■ Image comparison data:

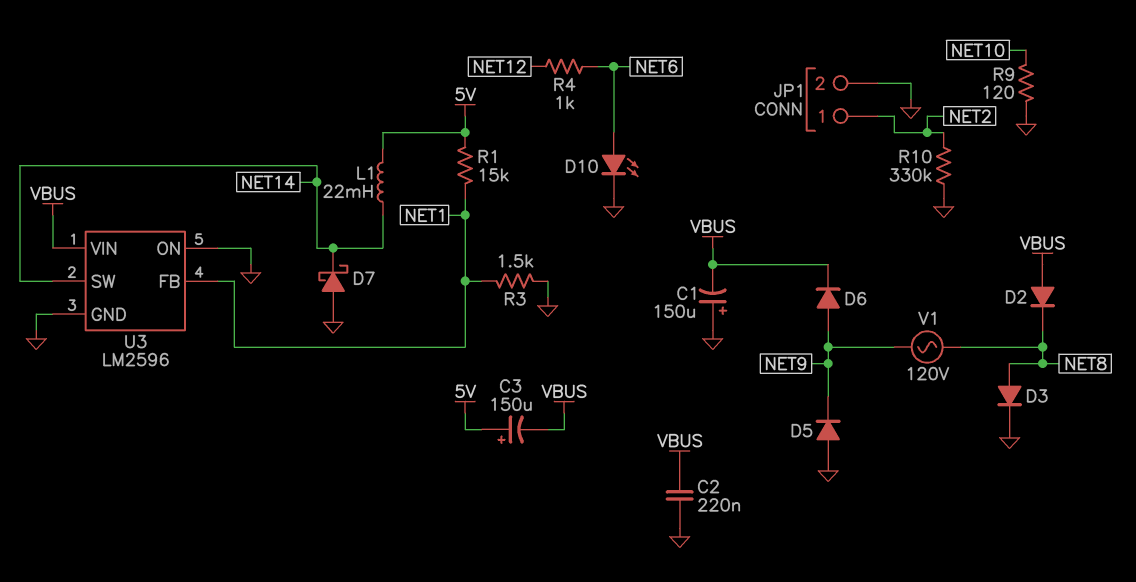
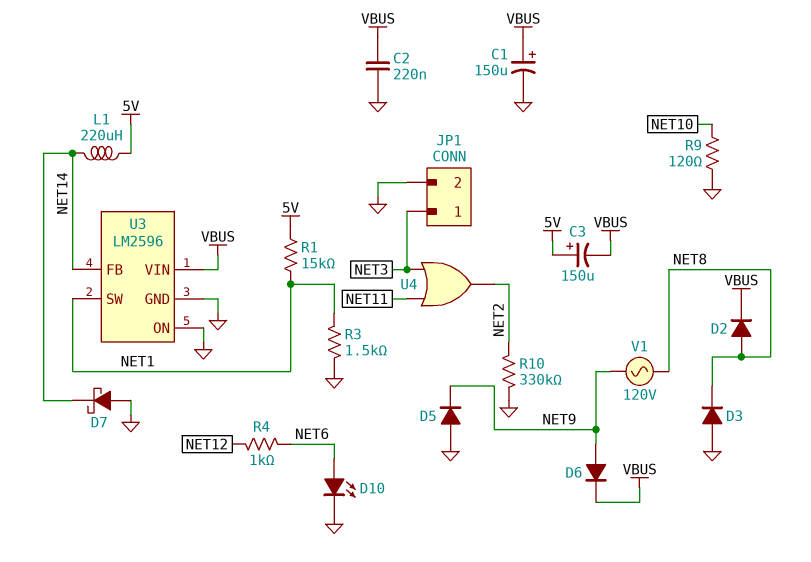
C1: 150uF (plus GND, minus VBUS) -> 150uF (plus VBUS, minus GND)
D2: diode (A VBUS, K NET8) -> diode (A NET8, K VBUS)
D3: diode (A NET8, K GND) -> diode (A GND, K NET8)
JP1 pin 1: NET2 -> NET3
L1: 22mH (5V, NET14) -> 220uH (5V, NET14)
U3 pin FB: NET1 -> NET14
U3 pin SW: NET14 -> NET1
U4: none -> OR (in NET3, in NET11, out NET2)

■ Prompt:
In your copy of the records above, include every line exactly but no pictures.

■ Solution to this problem:
C1: 150uF (plus GND, minus VBUS) -> 150uF (plus VBUS, minus GND)
D2: diode (A VBUS, K NET8) -> diode (A NET8, K VBUS)
D3: diode (A NET8, K GND) -> diode (A GND, K NET8)
JP1 pin 1: NET2 -> NET3
L1: 22mH (5V, NET14) -> 220uH (5V, NET14)
U3 pin FB: NET1 -> NET14
U3 pin SW: NET14 -> NET1
U4: none -> OR (in NET3, in NET11, out NET2)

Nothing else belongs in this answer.